With pictures left out, set down exactly the lines from the line containing "blue flashlight: 3 -> 7" through the last line of the data.

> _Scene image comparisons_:
=-=-=
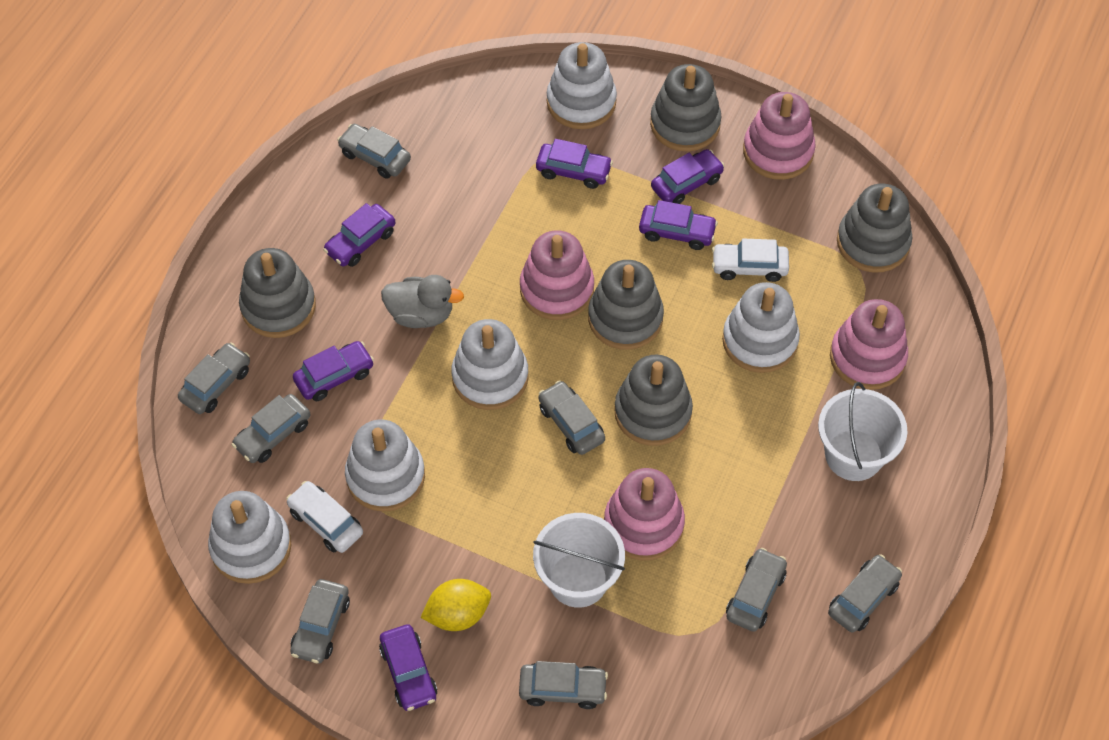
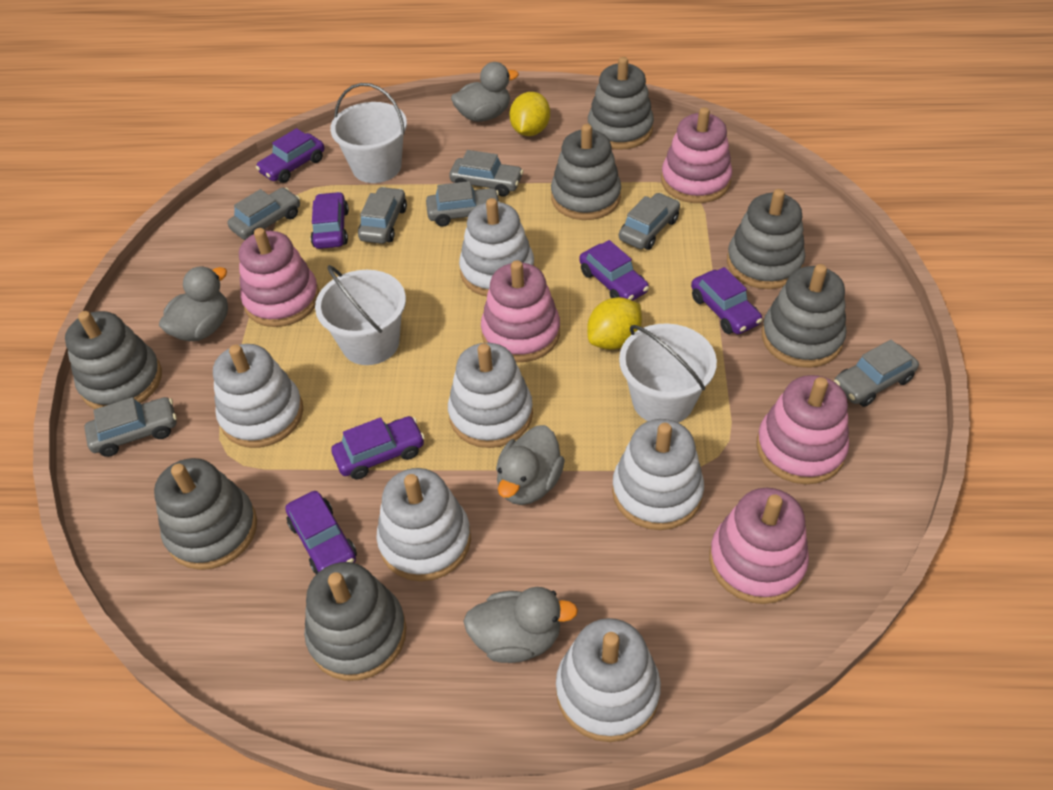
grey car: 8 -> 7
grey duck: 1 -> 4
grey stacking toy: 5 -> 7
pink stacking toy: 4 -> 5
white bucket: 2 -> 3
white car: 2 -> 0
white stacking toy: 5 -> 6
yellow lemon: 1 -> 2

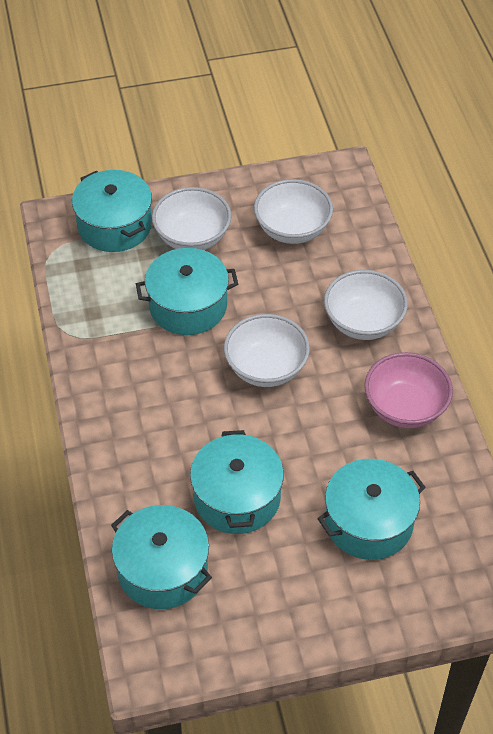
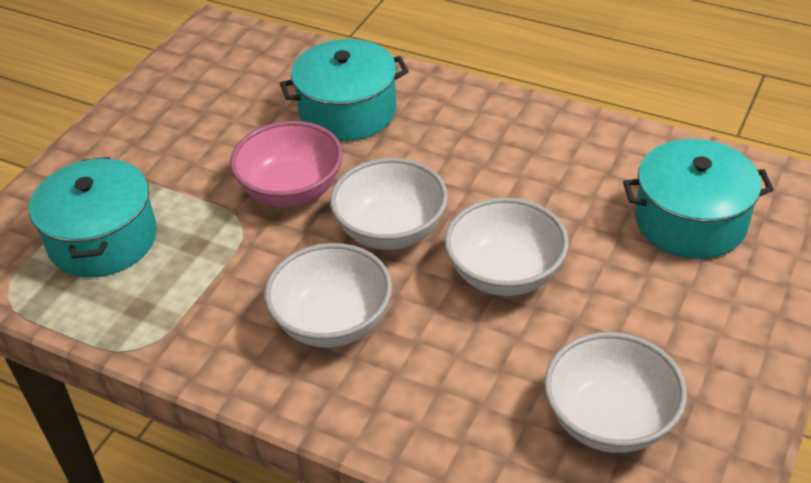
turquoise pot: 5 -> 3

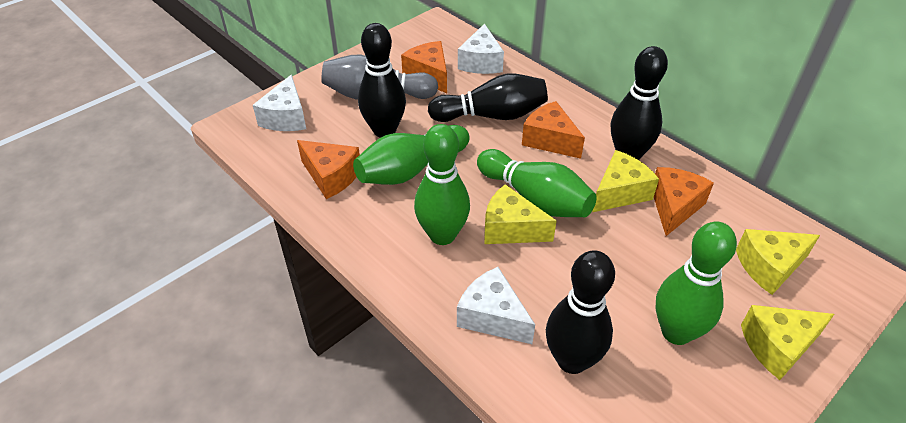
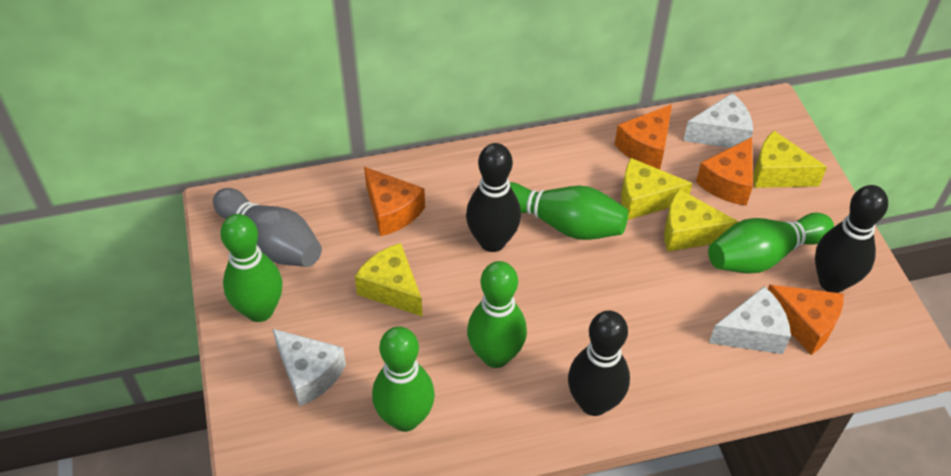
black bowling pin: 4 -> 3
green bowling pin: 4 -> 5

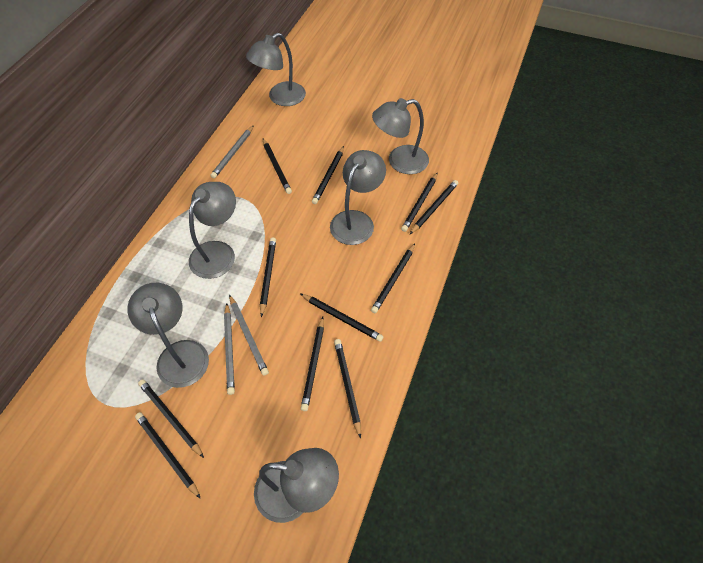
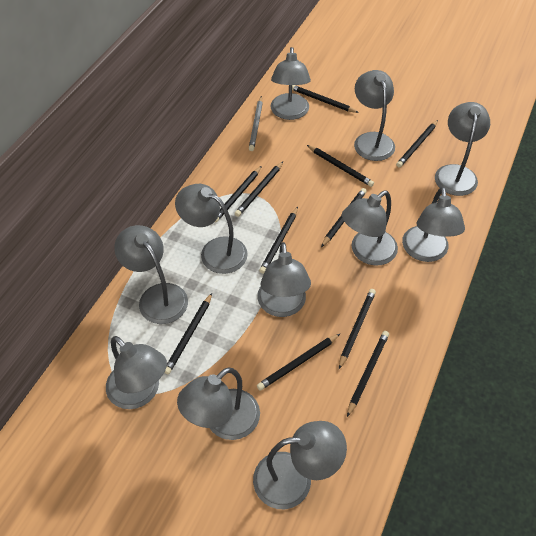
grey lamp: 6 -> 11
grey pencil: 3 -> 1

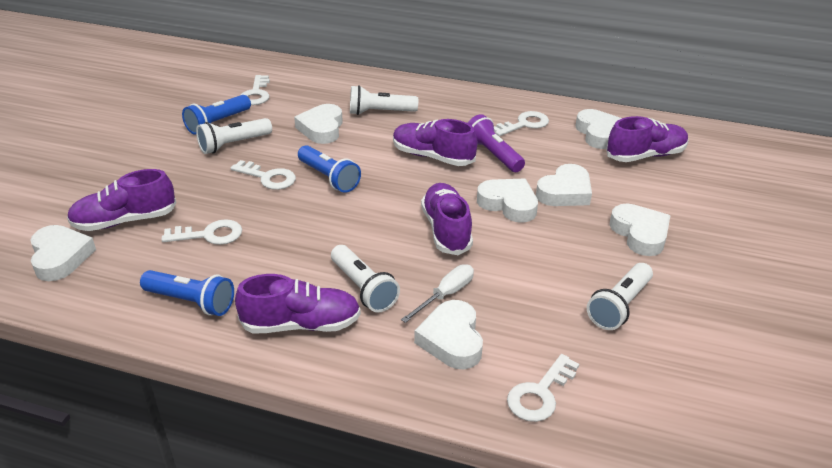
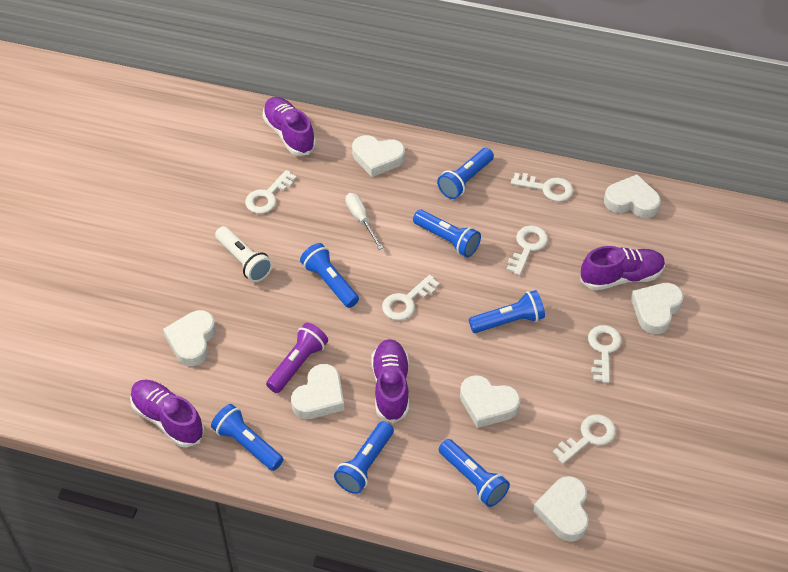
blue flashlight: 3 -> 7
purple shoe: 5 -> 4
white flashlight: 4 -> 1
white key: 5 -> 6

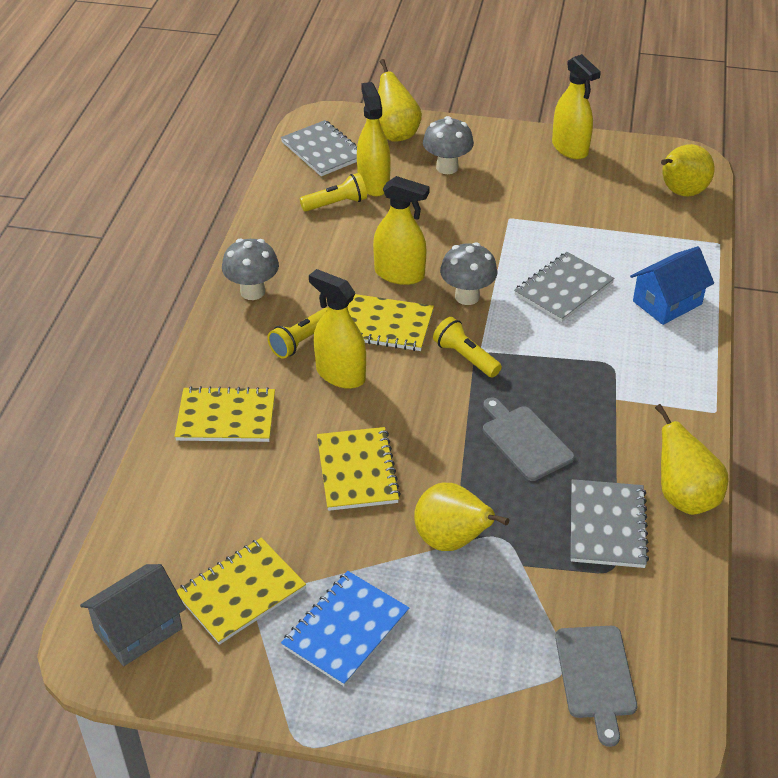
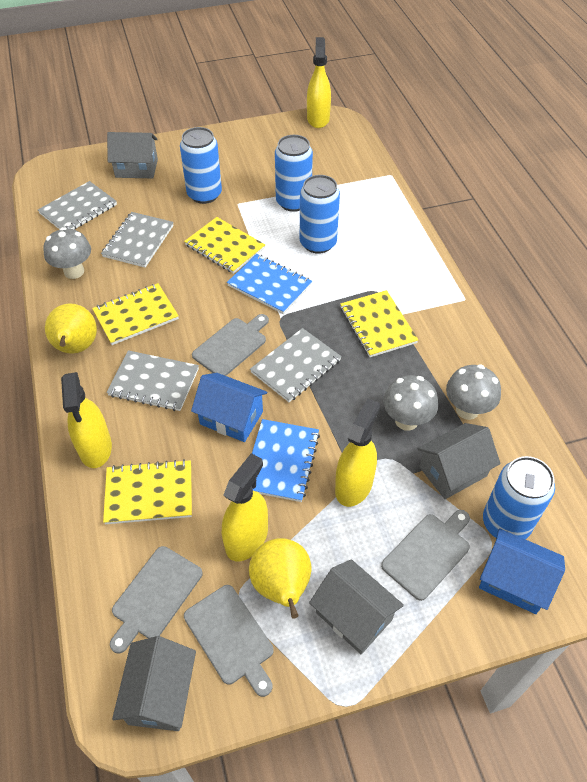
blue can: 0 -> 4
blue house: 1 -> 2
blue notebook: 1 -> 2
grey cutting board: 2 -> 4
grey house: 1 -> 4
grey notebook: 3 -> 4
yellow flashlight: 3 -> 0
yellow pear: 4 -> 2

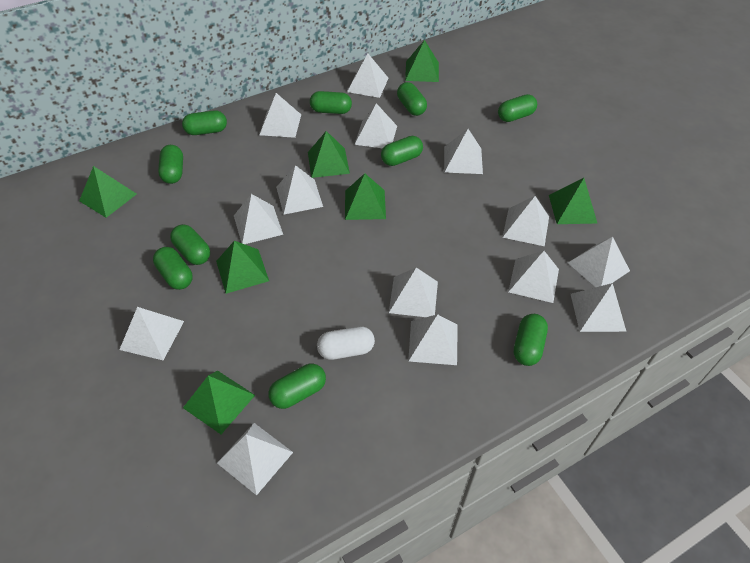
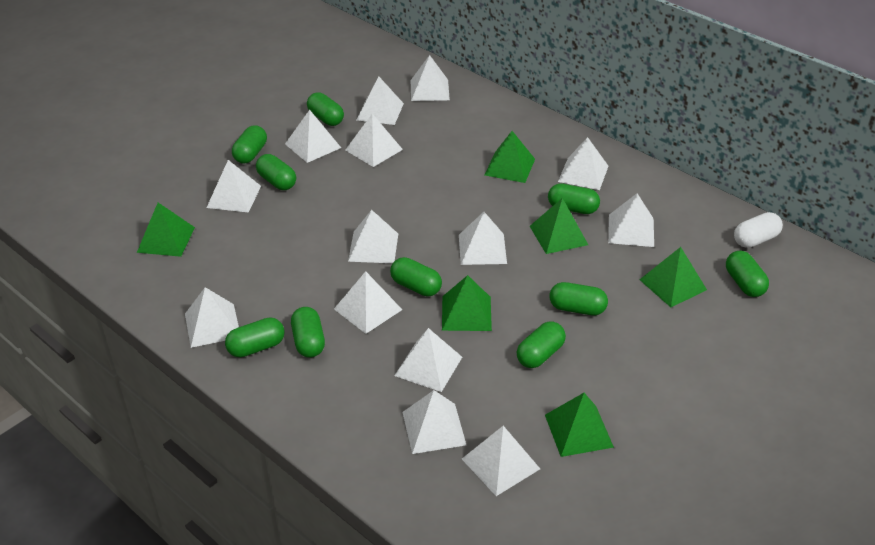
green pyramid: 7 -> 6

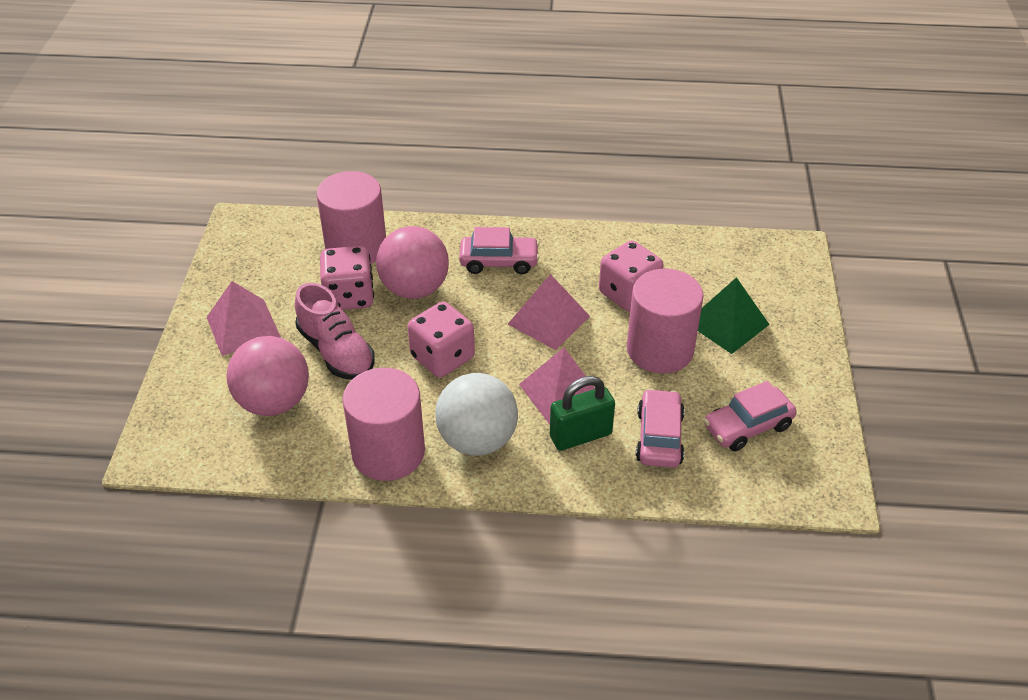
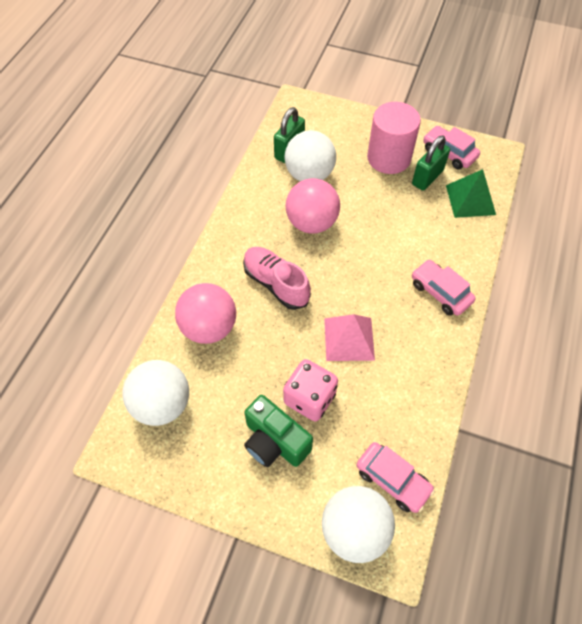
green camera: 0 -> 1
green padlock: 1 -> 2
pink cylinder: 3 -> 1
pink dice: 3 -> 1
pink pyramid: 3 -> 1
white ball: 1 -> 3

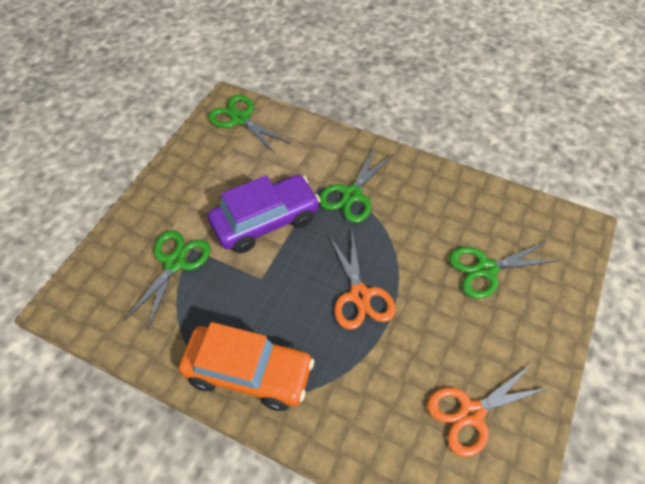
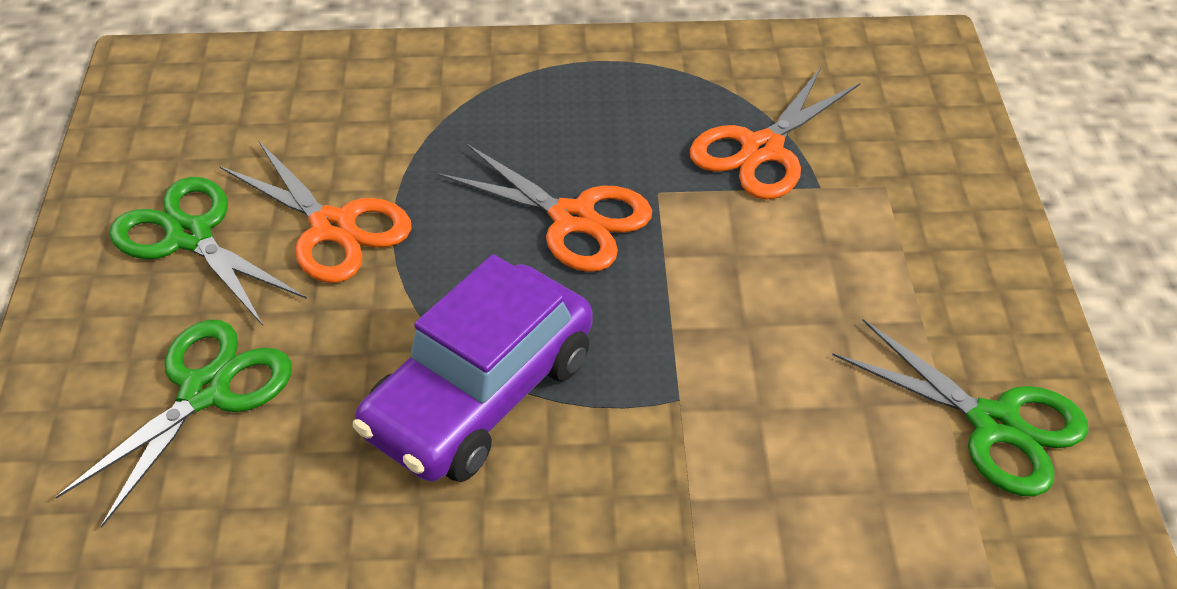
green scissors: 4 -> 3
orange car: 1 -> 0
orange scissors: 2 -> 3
=-=-=
> _Problem solution_:
blue flashlight: 3 -> 7
purple shoe: 5 -> 4
white flashlight: 4 -> 1
white key: 5 -> 6

blue can: 0 -> 4
blue house: 1 -> 2
blue notebook: 1 -> 2
grey cutting board: 2 -> 4
grey house: 1 -> 4
grey notebook: 3 -> 4
yellow flashlight: 3 -> 0
yellow pear: 4 -> 2

green pyramid: 7 -> 6

green camera: 0 -> 1
green padlock: 1 -> 2
pink cylinder: 3 -> 1
pink dice: 3 -> 1
pink pyramid: 3 -> 1
white ball: 1 -> 3

green scissors: 4 -> 3
orange car: 1 -> 0
orange scissors: 2 -> 3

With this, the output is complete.